Can you recast every line of the rows below as a JSON list of strings, one string per line, with blank lines left out?

### Data to use

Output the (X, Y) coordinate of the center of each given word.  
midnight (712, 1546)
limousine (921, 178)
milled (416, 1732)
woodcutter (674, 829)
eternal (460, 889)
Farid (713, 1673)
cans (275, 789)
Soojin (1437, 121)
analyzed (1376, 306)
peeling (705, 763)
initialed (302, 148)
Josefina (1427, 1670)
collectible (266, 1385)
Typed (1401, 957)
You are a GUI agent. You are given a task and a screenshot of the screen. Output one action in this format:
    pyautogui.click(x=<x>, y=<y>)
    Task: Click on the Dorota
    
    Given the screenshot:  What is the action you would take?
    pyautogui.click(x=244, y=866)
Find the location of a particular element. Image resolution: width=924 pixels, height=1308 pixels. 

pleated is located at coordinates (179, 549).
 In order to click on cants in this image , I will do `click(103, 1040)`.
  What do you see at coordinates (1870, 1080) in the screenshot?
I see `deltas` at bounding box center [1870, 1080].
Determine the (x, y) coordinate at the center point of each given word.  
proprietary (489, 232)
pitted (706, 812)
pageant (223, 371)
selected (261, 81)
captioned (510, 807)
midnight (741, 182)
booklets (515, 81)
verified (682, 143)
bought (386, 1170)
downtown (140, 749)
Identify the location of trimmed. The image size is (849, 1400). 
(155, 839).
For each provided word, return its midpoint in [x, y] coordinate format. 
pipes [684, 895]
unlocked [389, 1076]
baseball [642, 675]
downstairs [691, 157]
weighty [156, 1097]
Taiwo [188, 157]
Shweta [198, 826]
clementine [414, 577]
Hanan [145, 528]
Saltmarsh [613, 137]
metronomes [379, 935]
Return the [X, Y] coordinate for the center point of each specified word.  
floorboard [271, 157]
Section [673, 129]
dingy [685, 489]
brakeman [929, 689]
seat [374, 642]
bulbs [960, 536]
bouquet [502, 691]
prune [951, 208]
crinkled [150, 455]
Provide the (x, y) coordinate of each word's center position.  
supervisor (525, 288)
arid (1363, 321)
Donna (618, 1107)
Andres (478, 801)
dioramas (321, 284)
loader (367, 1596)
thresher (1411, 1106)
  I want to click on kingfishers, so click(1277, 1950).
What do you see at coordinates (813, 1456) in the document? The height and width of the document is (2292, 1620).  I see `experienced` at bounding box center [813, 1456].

######

Result for this task:
[
  "Output the (X, Y) coordinate of the center of each given word.  ",
  "midnight (712, 1546)",
  "limousine (921, 178)",
  "milled (416, 1732)",
  "woodcutter (674, 829)",
  "eternal (460, 889)",
  "Farid (713, 1673)",
  "cans (275, 789)",
  "Soojin (1437, 121)",
  "analyzed (1376, 306)",
  "peeling (705, 763)",
  "initialed (302, 148)",
  "Josefina (1427, 1670)",
  "collectible (266, 1385)",
  "Typed (1401, 957)",
  "You are a GUI agent. You are given a task and a screenshot of the screen. Output one action in this format:",
  "    pyautogui.click(x=<x>, y=<y>)",
  "    Task: Click on the Dorota",
  "    Given the screenshot:  What is the action you would take?",
  "    pyautogui.click(x=244, y=866)",
  "Find the location of a particular element. Image resolution: width=924 pixels, height=1308 pixels. ",
  "pleated is located at coordinates (179, 549).",
  " In order to click on cants in this image , I will do `click(103, 1040)`.",
  "  What do you see at coordinates (1870, 1080) in the screenshot?",
  "I see `deltas` at bounding box center [1870, 1080].",
  "Determine the (x, y) coordinate at the center point of each given word.  ",
  "proprietary (489, 232)",
  "pitted (706, 812)",
  "pageant (223, 371)",
  "selected (261, 81)",
  "captioned (510, 807)",
  "midnight (741, 182)",
  "booklets (515, 81)",
  "verified (682, 143)",
  "bought (386, 1170)",
  "downtown (140, 749)",
  "Identify the location of trimmed. The image size is (849, 1400). ",
  "(155, 839).",
  "For each provided word, return its midpoint in [x, y] coordinate format. ",
  "pipes [684, 895]",
  "unlocked [389, 1076]",
  "baseball [642, 675]",
  "downstairs [691, 157]",
  "weighty [156, 1097]",
  "Taiwo [188, 157]",
  "Shweta [198, 826]",
  "clementine [414, 577]",
  "Hanan [145, 528]",
  "Saltmarsh [613, 137]",
  "metronomes [379, 935]",
  "Return the [X, Y] coordinate for the center point of each specified word.  ",
  "floorboard [271, 157]",
  "Section [673, 129]",
  "dingy [685, 489]",
  "brakeman [929, 689]",
  "seat [374, 642]",
  "bulbs [960, 536]",
  "bouquet [502, 691]",
  "prune [951, 208]",
  "crinkled [150, 455]",
  "Provide the (x, y) coordinate of each word's center position.  ",
  "supervisor (525, 288)",
  "arid (1363, 321)",
  "Donna (618, 1107)",
  "Andres (478, 801)",
  "dioramas (321, 284)",
  "loader (367, 1596)",
  "thresher (1411, 1106)",
  "  I want to click on kingfishers, so click(1277, 1950).",
  "What do you see at coordinates (813, 1456) in the document? The height and width of the document is (2292, 1620).  I see `experienced` at bounding box center [813, 1456]."
]